INPUT RECORDS below:
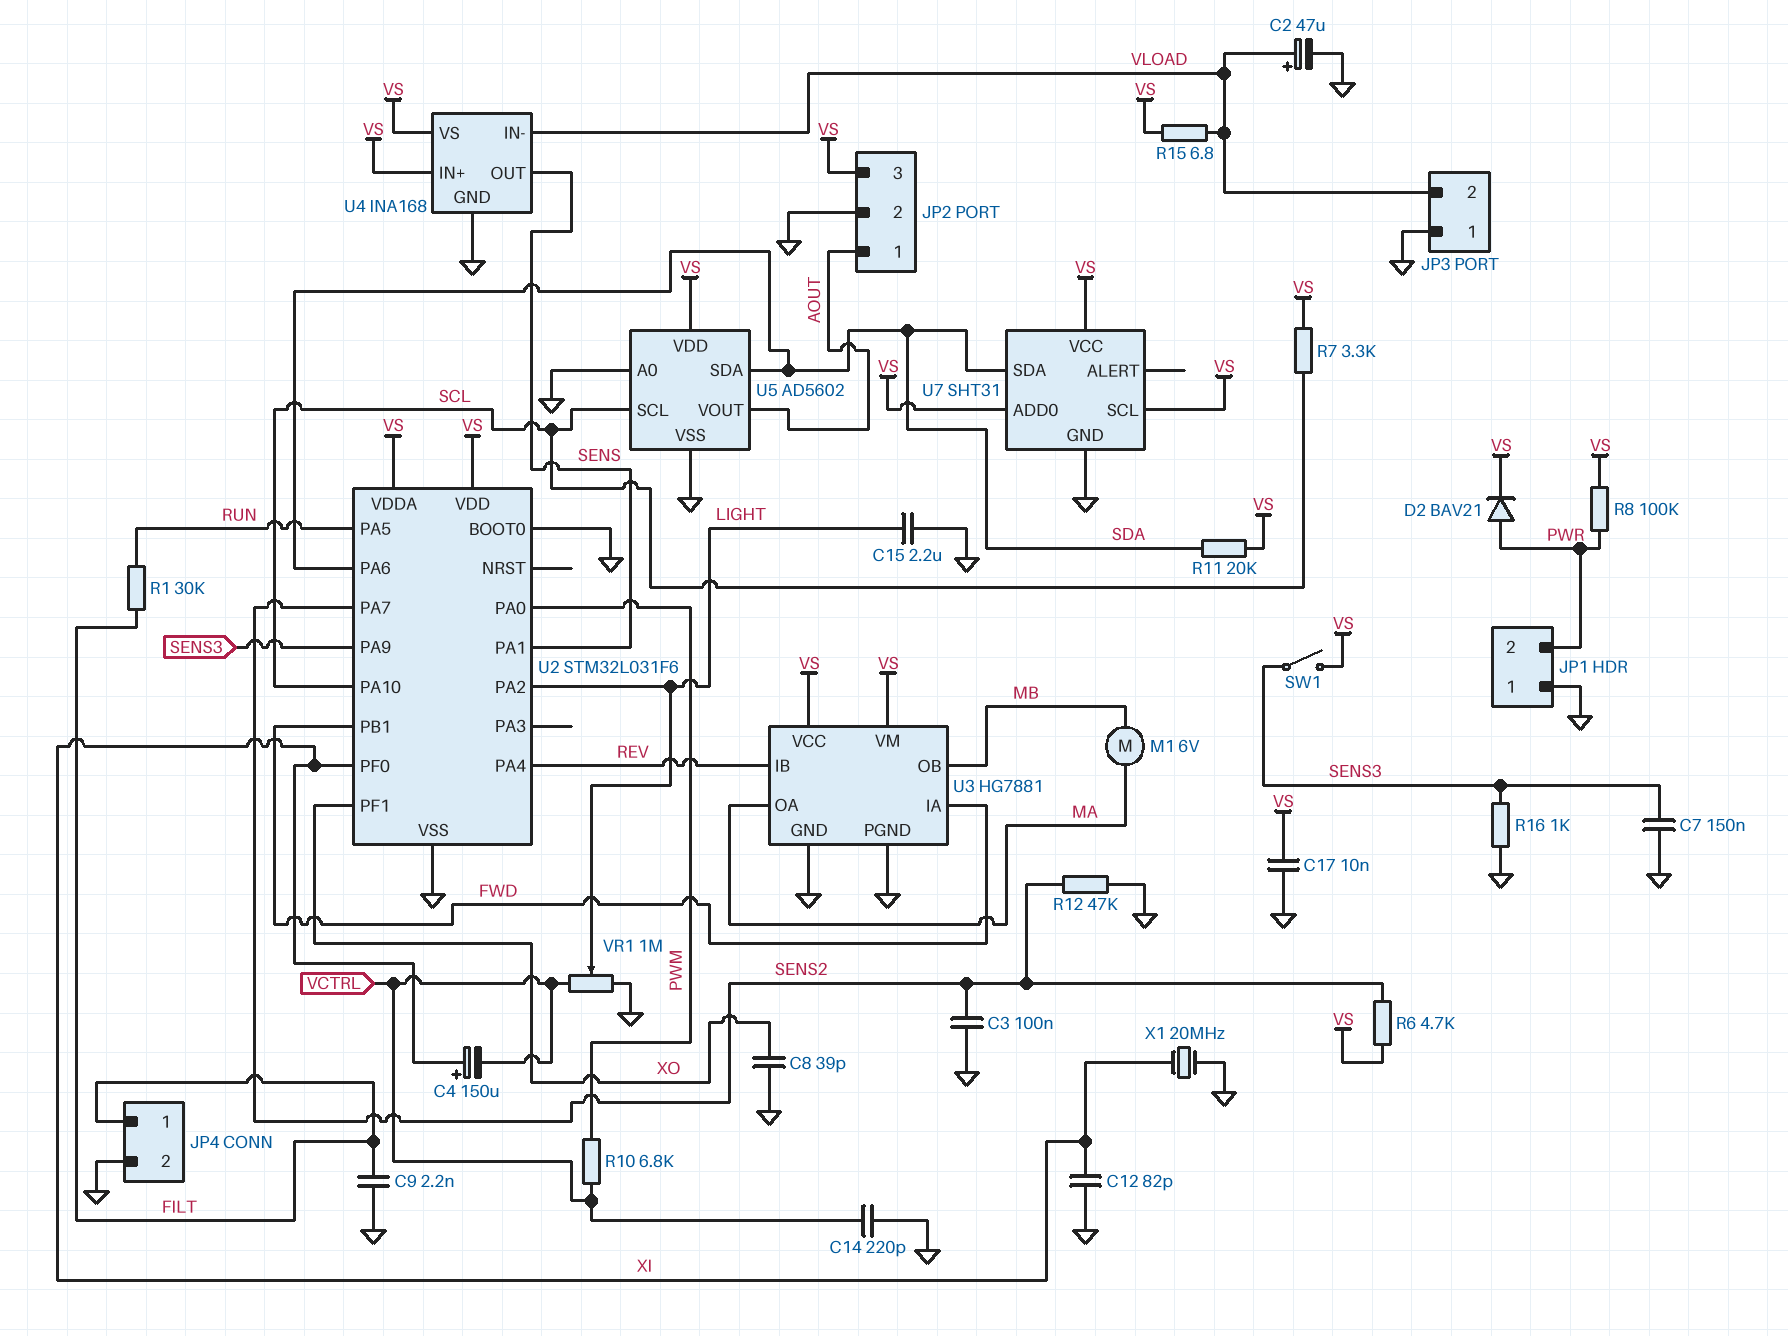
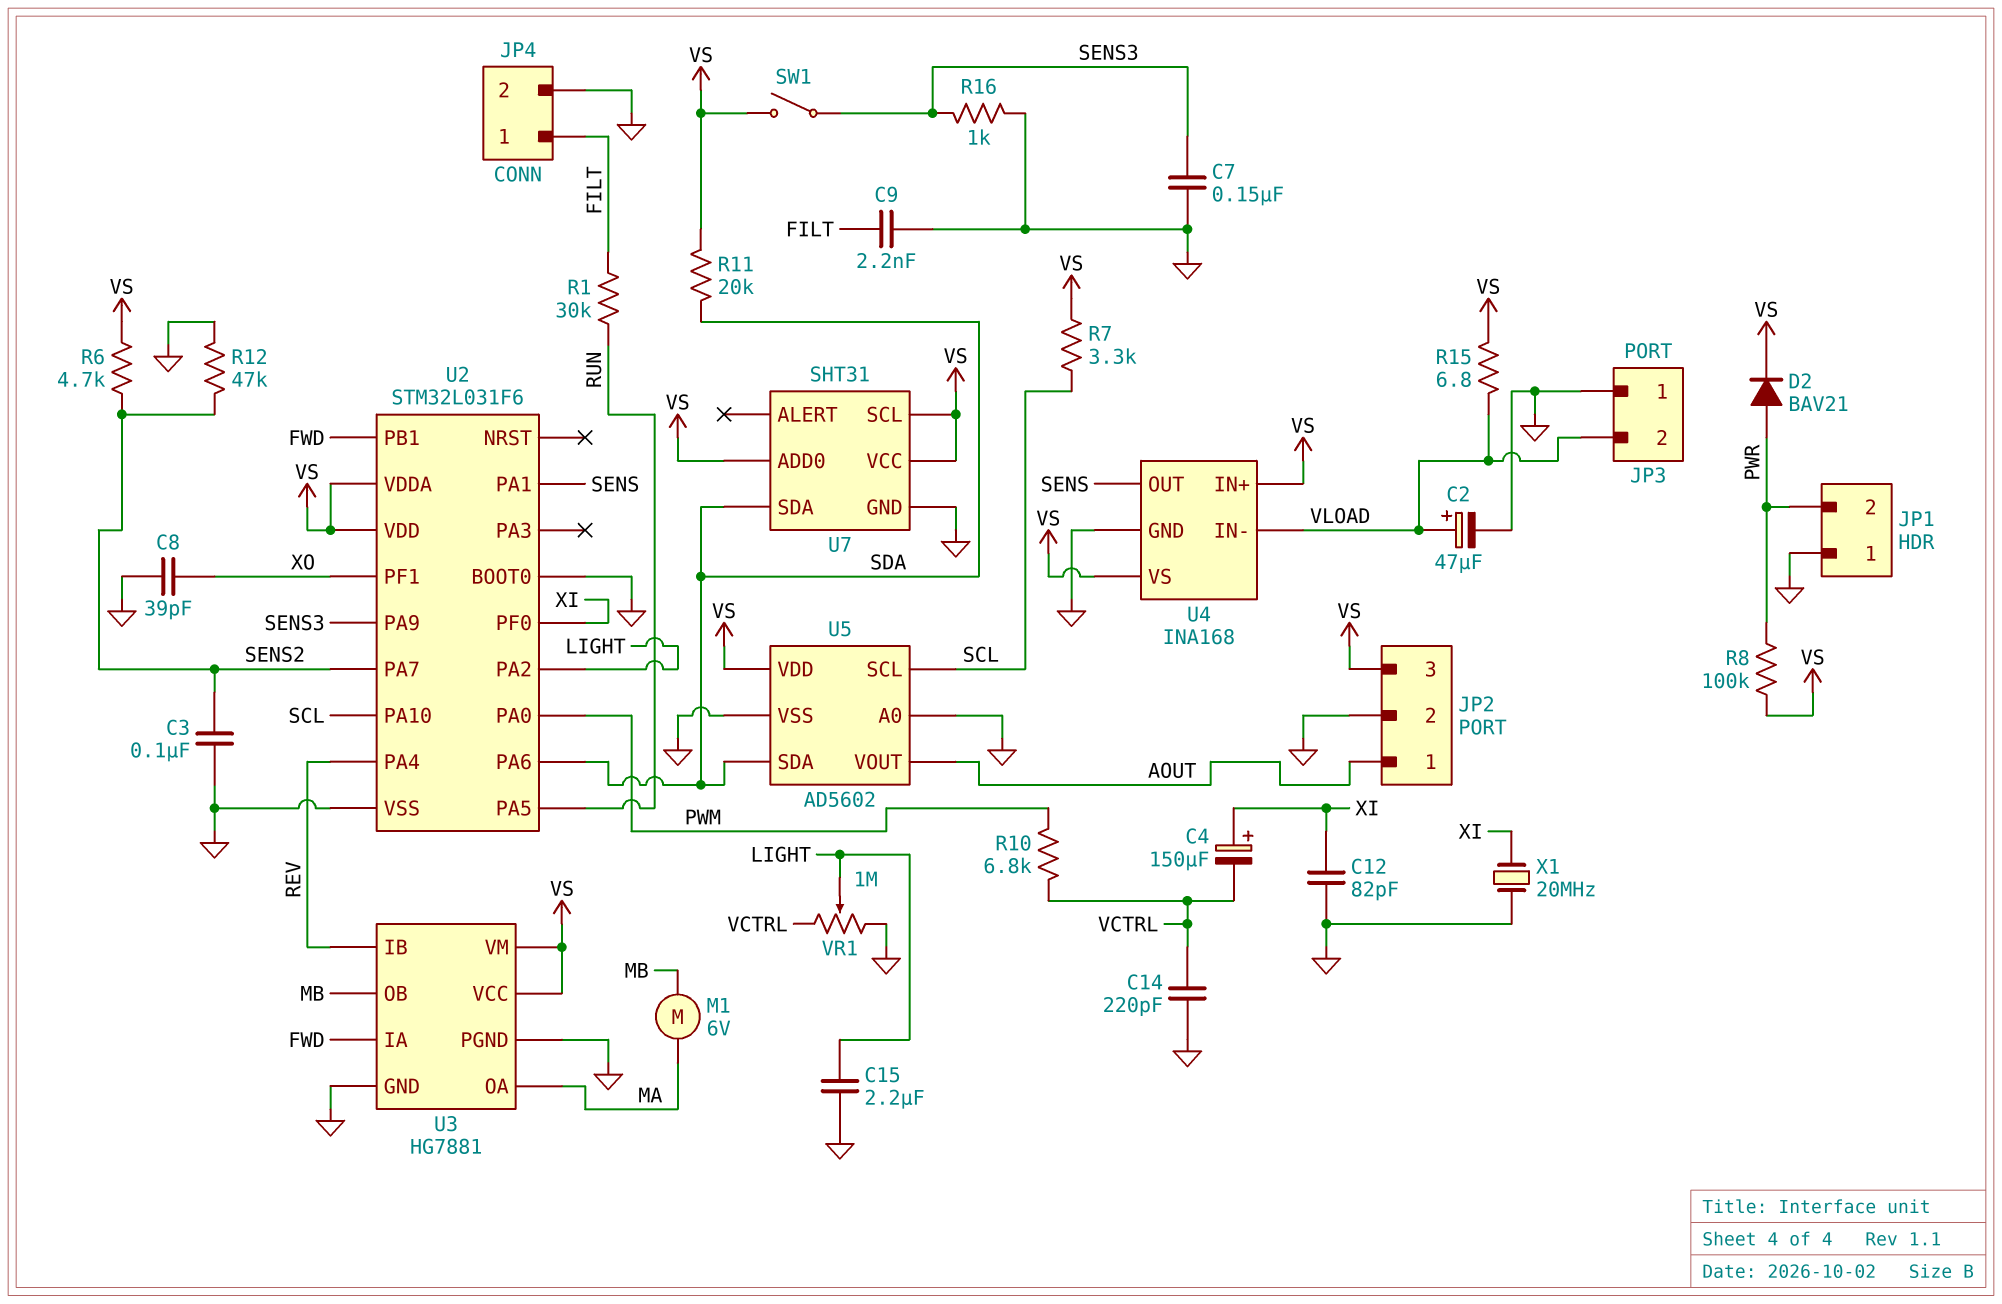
C17: 10nF (GND, VS) -> none

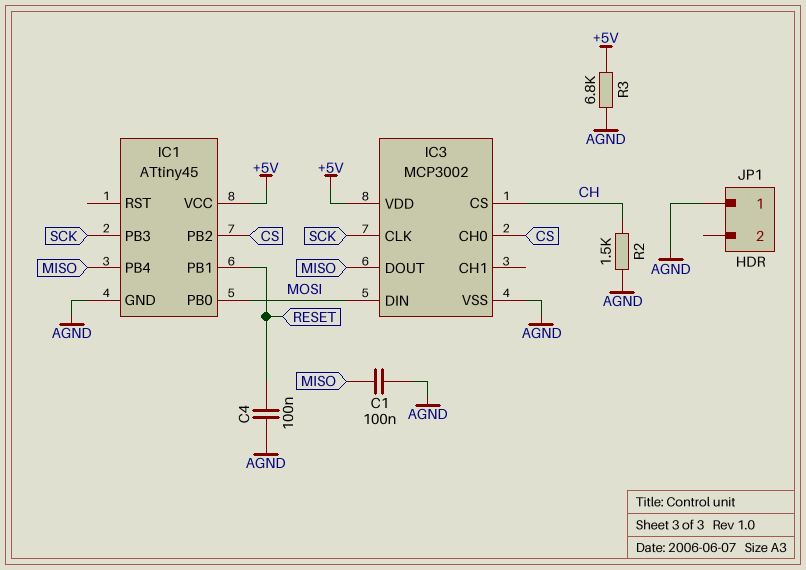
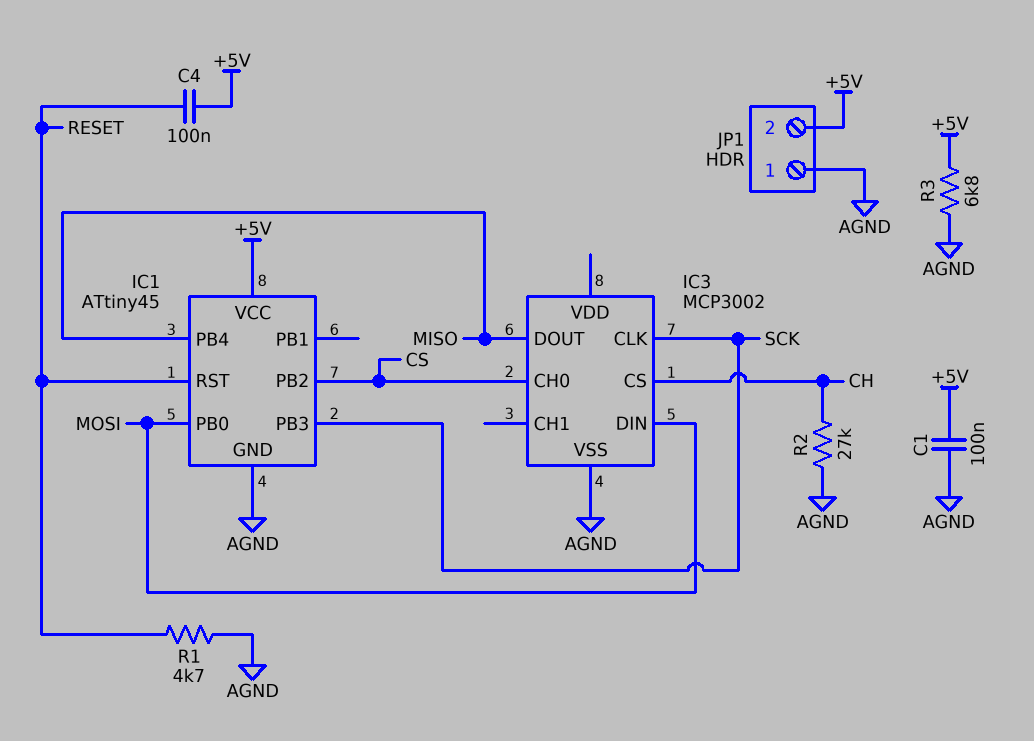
C1: 100nF (AGND, MISO) -> 100nF (+5V, AGND)
C4: 100nF (AGND, RESET) -> 100nF (+5V, RESET)
IC1 pin PB1: RESET -> none
IC1 pin RST: none -> RESET
IC3 pin VDD: +5V -> none
JP1 pin 2: none -> +5V
R1: none -> 4.7k (AGND, RESET)
R2: 1.5k (AGND, CH) -> 27k (AGND, CH)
End of INPUT RECORDS.
TASK REQUIREMENTS:
The word "none" appears in some of the lines above. Copy those lines.

SOLUTION FOR THIS PROBLEM:
C17: 10nF (GND, VS) -> none
IC1 pin PB1: RESET -> none
IC1 pin RST: none -> RESET
IC3 pin VDD: +5V -> none
JP1 pin 2: none -> +5V
R1: none -> 4.7k (AGND, RESET)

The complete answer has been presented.